Start of Exercise data

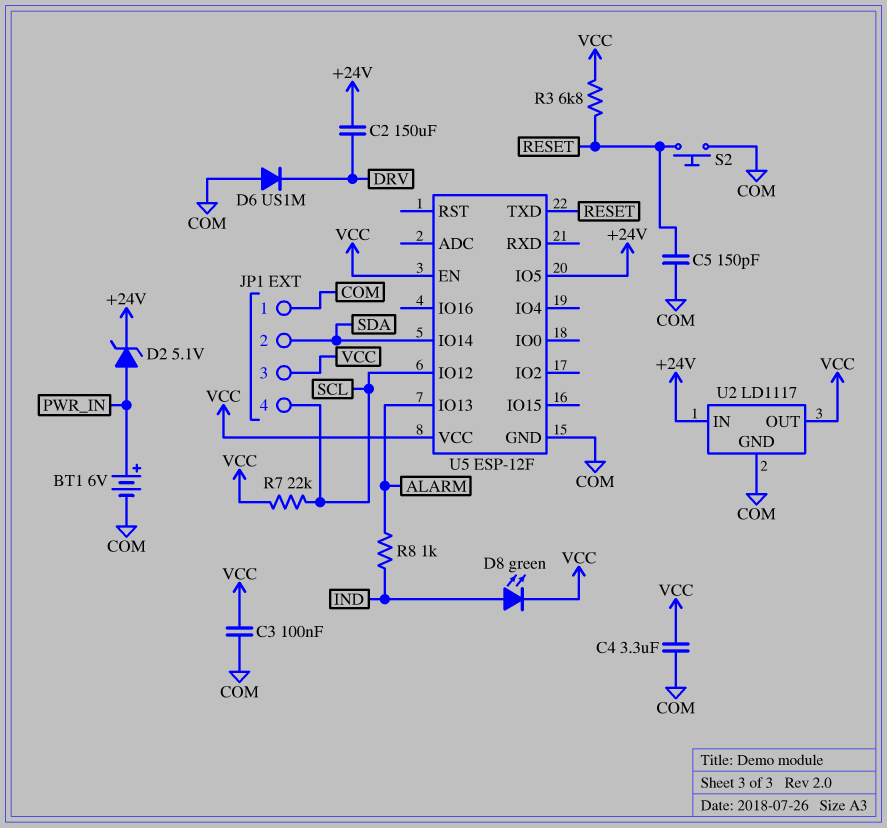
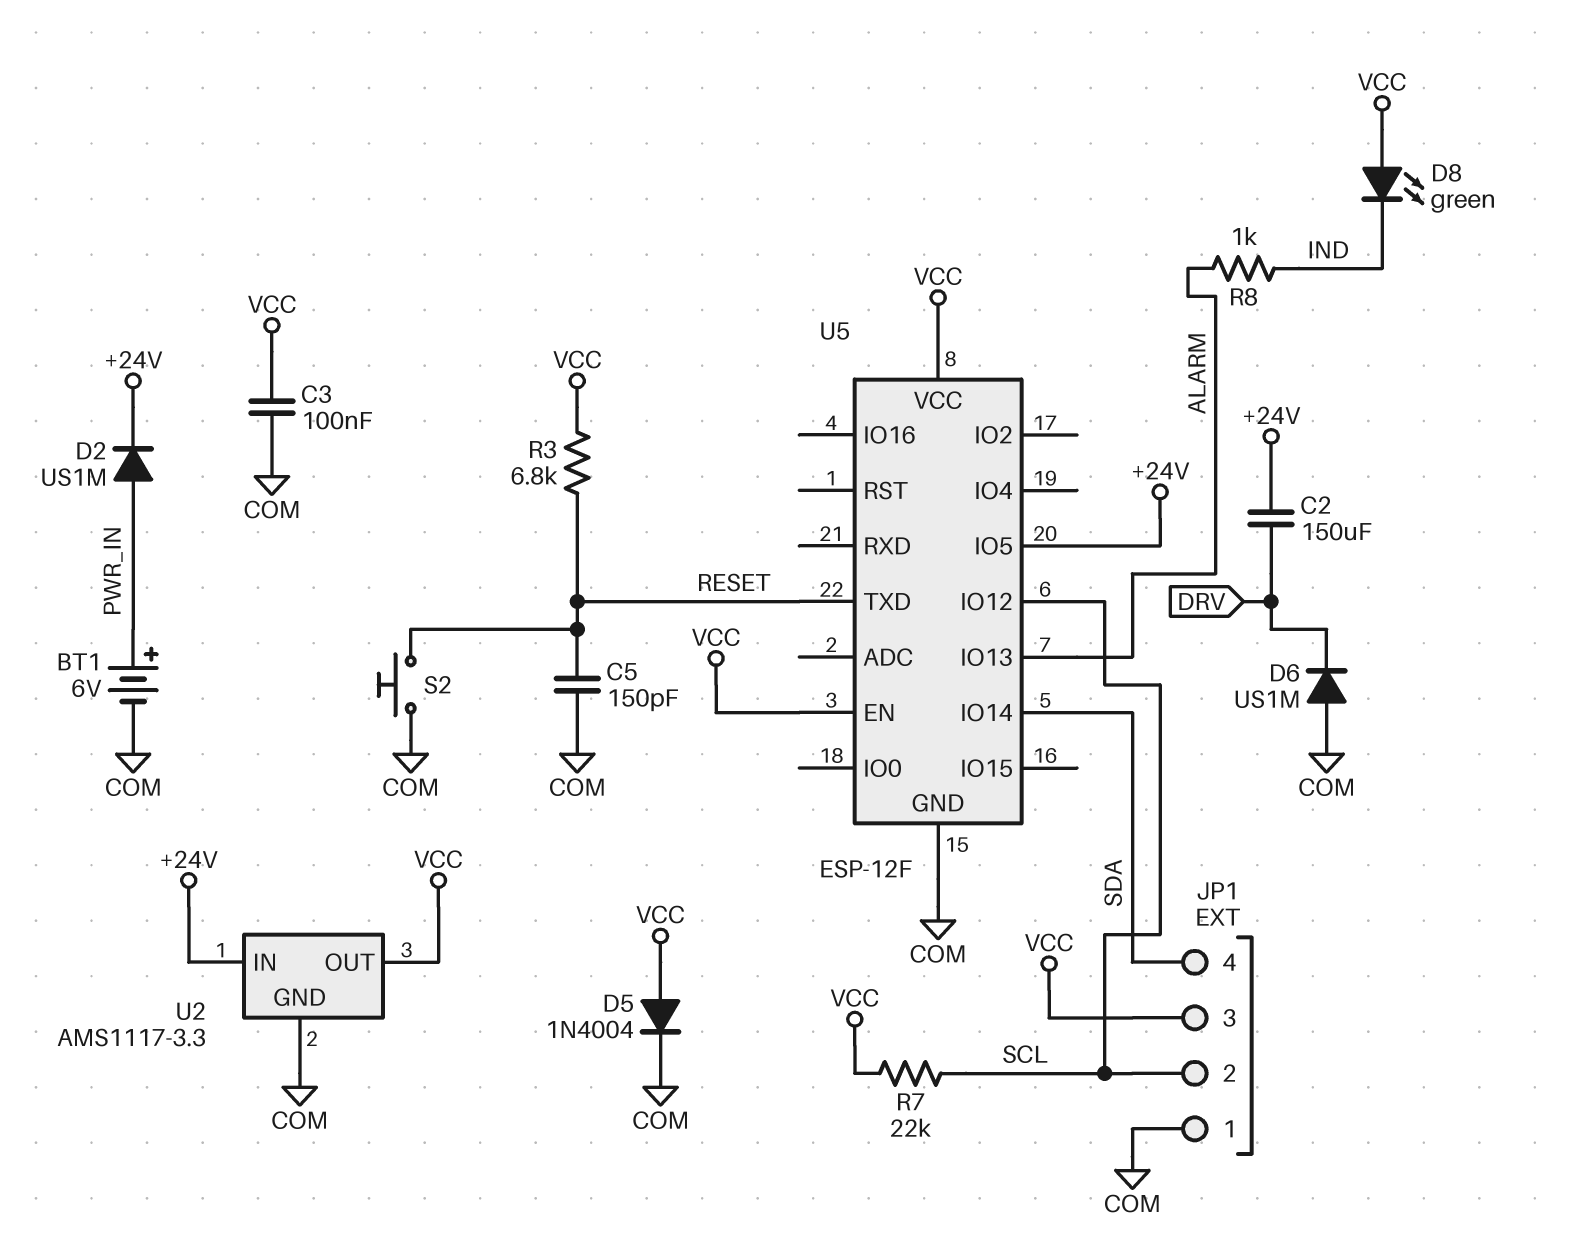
C4: 3.3uF (COM, VCC) -> none
D2: zener 5.1V (A PWR_IN, K +24V) -> diode US1M (A PWR_IN, K +24V)
D5: none -> diode 1N4004 (A VCC, K COM)
D8: LED green (A IND, K VCC) -> LED green (A VCC, K IND)
JP1 pin 2: SDA -> SCL
JP1 pin 4: SCL -> SDA
U2: LD1117 -> AMS1117-3.3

End of Exercise data

The task: Give back all of the entries verbatim, but without pictures.

Solution for this problem:
C4: 3.3uF (COM, VCC) -> none
D2: zener 5.1V (A PWR_IN, K +24V) -> diode US1M (A PWR_IN, K +24V)
D5: none -> diode 1N4004 (A VCC, K COM)
D8: LED green (A IND, K VCC) -> LED green (A VCC, K IND)
JP1 pin 2: SDA -> SCL
JP1 pin 4: SCL -> SDA
U2: LD1117 -> AMS1117-3.3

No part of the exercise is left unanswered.